**Work to complete**
Only the lines from the one containing "C4: 10nF (AGND, N_1) -> 10nF (AGND, N_5)" through the final line below belong in the output, copied exactly and without pictures.
** Records for this exercise follows **
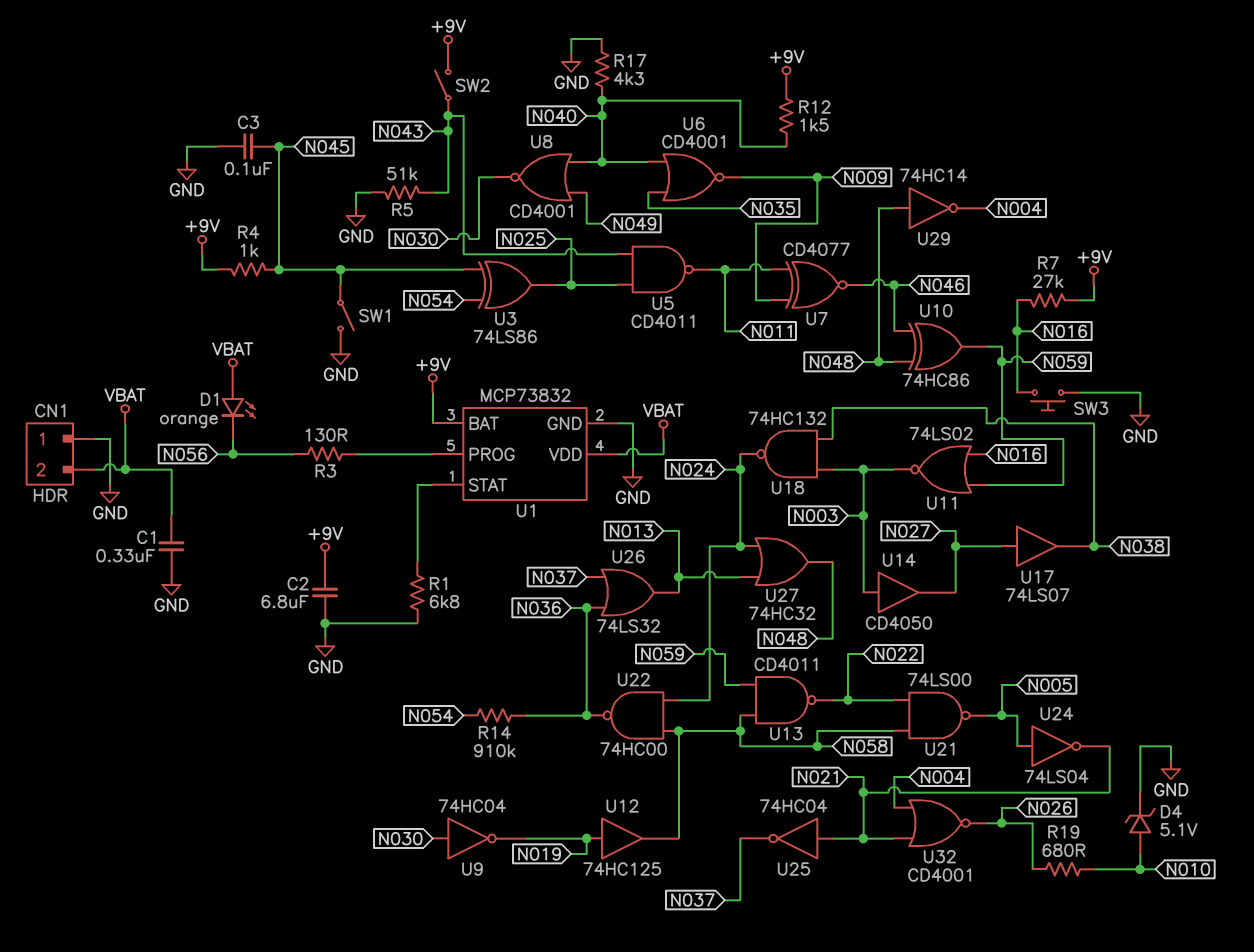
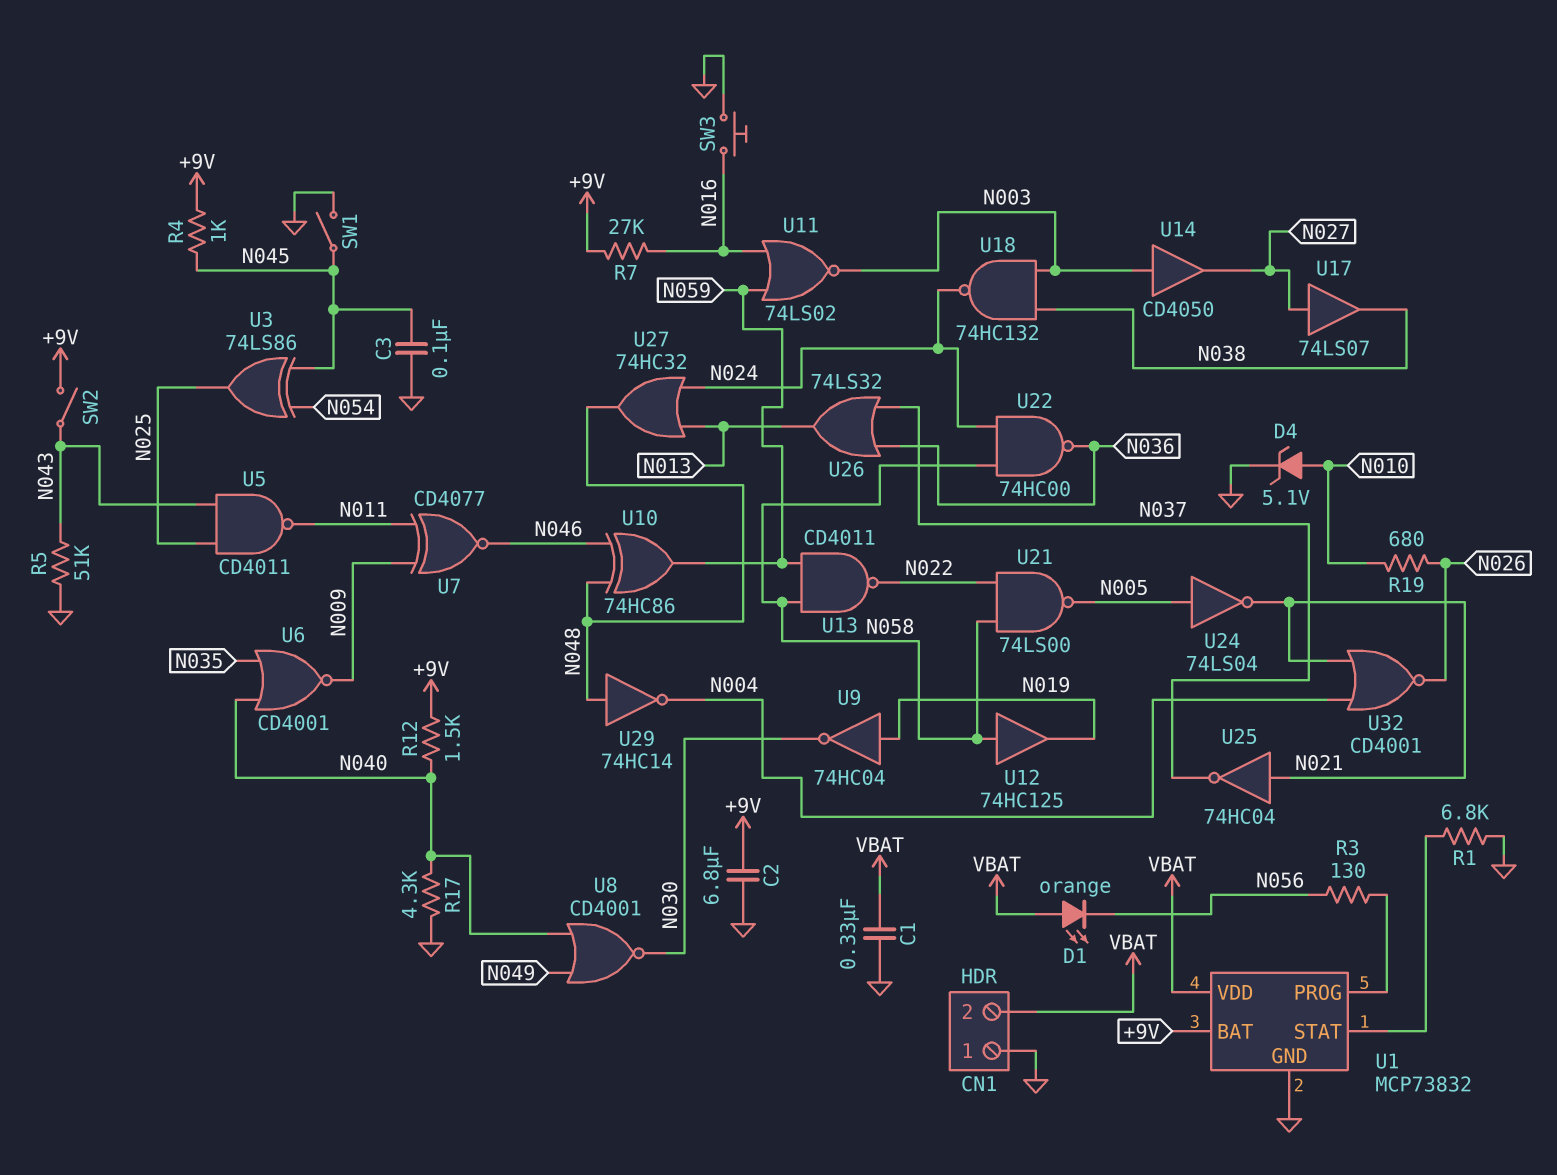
R14: 910k (N036, N054) -> none
U9: NOT 74HC04 (in N030, out N019) -> NOT 74HC04 (in N019, out N030)
U12: buffer 74HC125 (in N019, out N058) -> buffer 74HC125 (in N058, out N019)

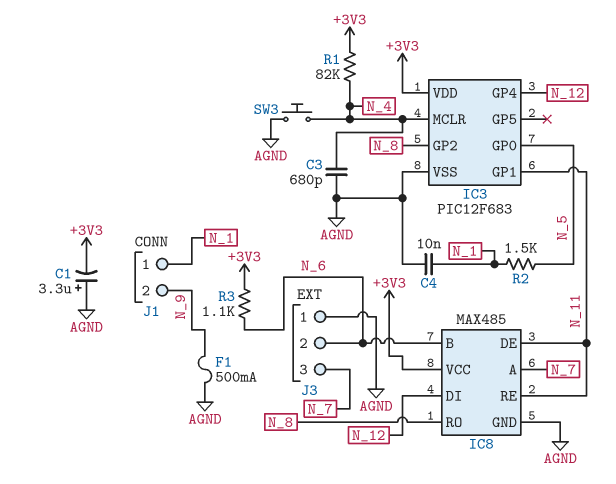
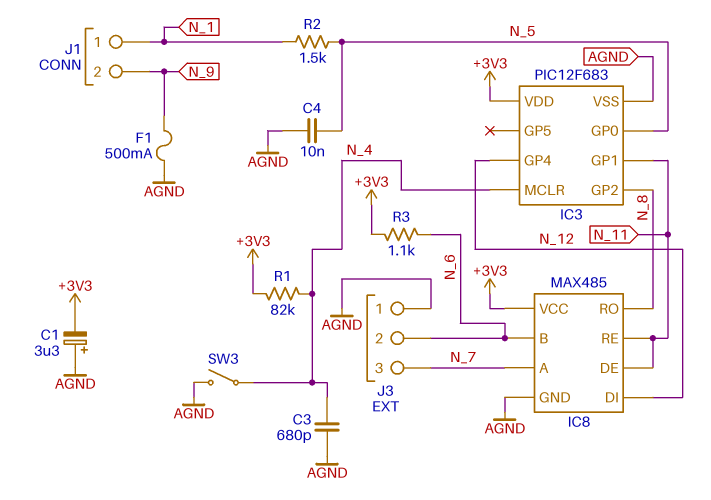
C4: 10nF (AGND, N_1) -> 10nF (AGND, N_5)
SW3: button (AGND, N_4) -> switch (AGND, N_4)

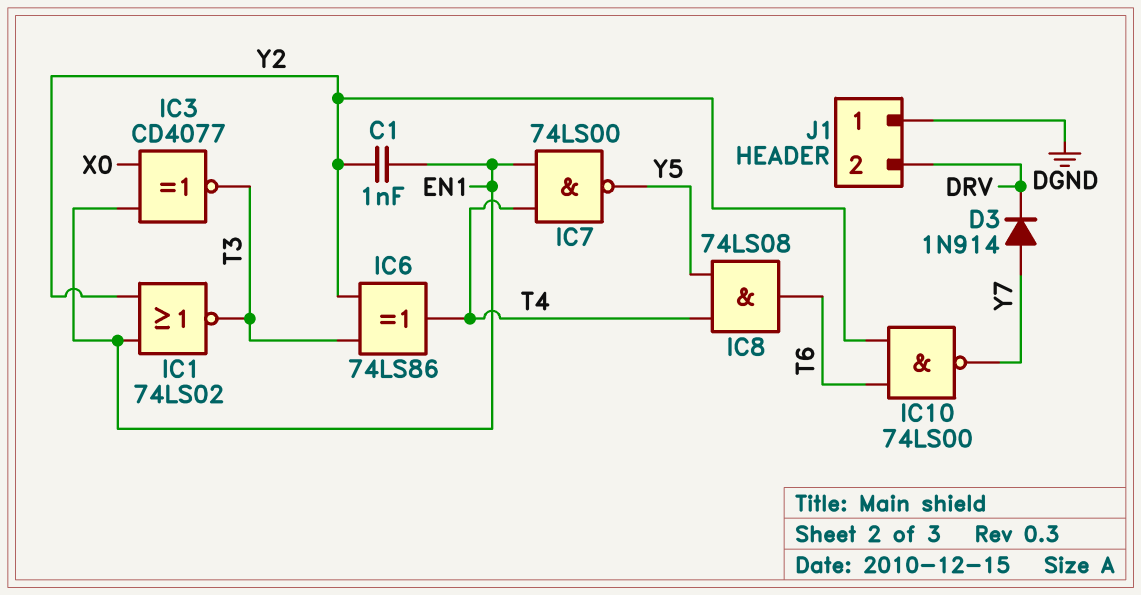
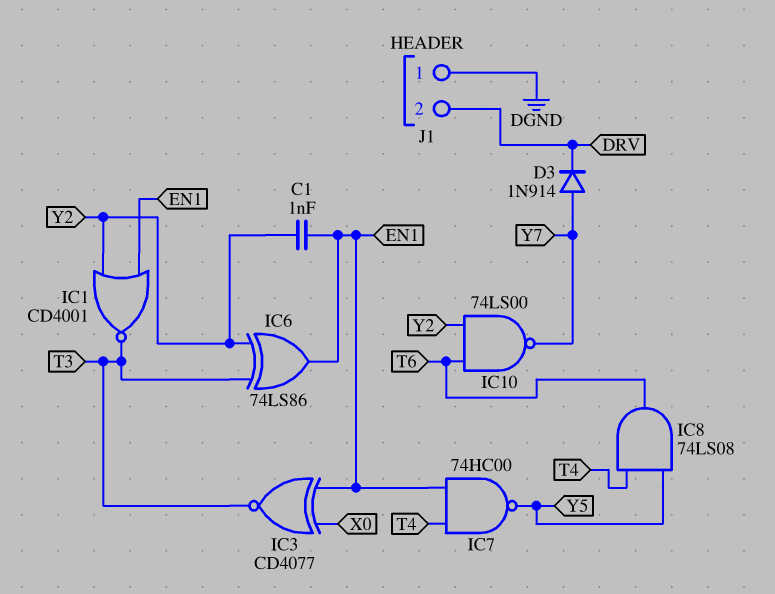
IC1: NOR 74LS02 (in EN1, in Y2, out T3) -> NOR CD4001 (in EN1, in Y2, out T3)
IC6: XOR 74LS86 (in T3, in Y2, out T4) -> XOR 74LS86 (in T3, in Y2, out EN1)
IC7: NAND 74LS00 (in EN1, in T4, out Y5) -> NAND 74HC00 (in EN1, in T4, out Y5)

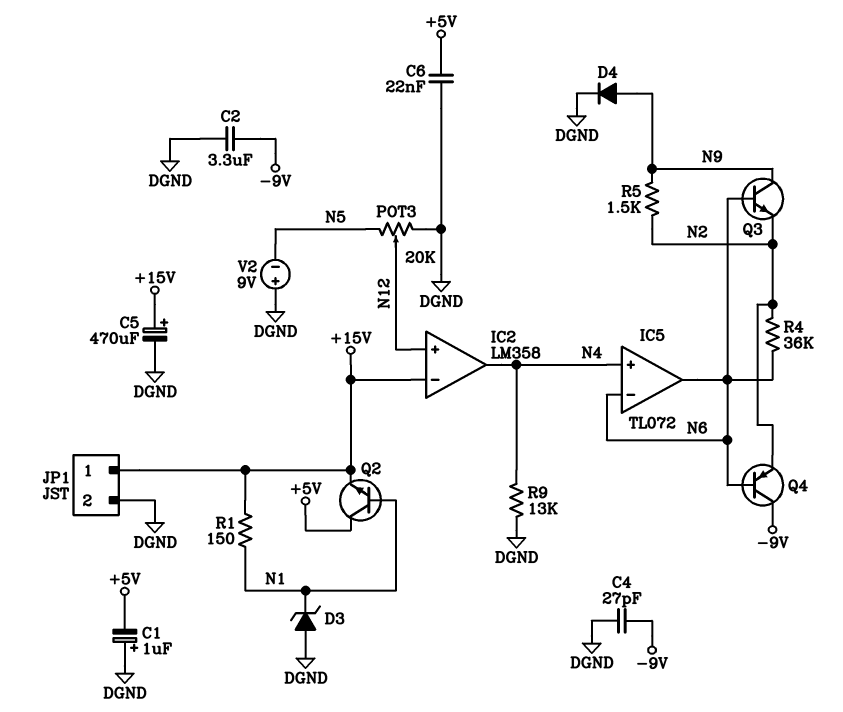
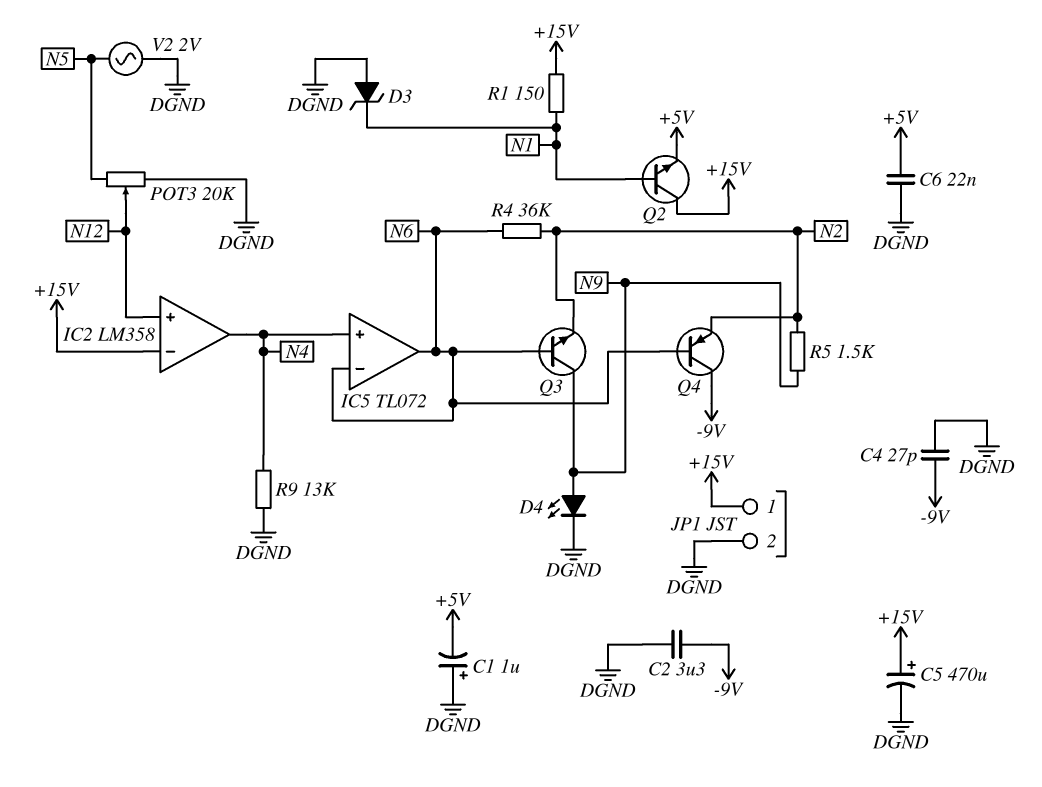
D4: diode (A N9, K DGND) -> LED (A N9, K DGND)
Q2: NPN (B N1, C +5V, E +15V) -> NPN (B N1, C +15V, E +5V)
V2: 9V (plus DGND, minus N5) -> AC 2V (DGND, N5)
** End of Records for this exercise **
**Response area**
C4: 10nF (AGND, N_1) -> 10nF (AGND, N_5)
SW3: button (AGND, N_4) -> switch (AGND, N_4)

IC1: NOR 74LS02 (in EN1, in Y2, out T3) -> NOR CD4001 (in EN1, in Y2, out T3)
IC6: XOR 74LS86 (in T3, in Y2, out T4) -> XOR 74LS86 (in T3, in Y2, out EN1)
IC7: NAND 74LS00 (in EN1, in T4, out Y5) -> NAND 74HC00 (in EN1, in T4, out Y5)

D4: diode (A N9, K DGND) -> LED (A N9, K DGND)
Q2: NPN (B N1, C +5V, E +15V) -> NPN (B N1, C +15V, E +5V)
V2: 9V (plus DGND, minus N5) -> AC 2V (DGND, N5)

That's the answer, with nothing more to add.